## Exercise objective:
Return a copy of each line in the listing that includes the word "none".

## Raw data:
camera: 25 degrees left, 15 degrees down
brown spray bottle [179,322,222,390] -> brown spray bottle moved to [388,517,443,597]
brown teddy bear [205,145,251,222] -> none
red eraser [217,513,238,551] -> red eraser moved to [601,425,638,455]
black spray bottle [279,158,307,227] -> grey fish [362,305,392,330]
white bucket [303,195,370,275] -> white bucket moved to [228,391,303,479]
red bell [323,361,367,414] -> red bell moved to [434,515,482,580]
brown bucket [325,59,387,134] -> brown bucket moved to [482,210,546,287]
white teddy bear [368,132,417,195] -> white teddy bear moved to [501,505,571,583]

--

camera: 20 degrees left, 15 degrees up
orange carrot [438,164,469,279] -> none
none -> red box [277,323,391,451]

## Expected answer:
brown teddy bear [205,145,251,222] -> none
orange carrot [438,164,469,279] -> none
none -> red box [277,323,391,451]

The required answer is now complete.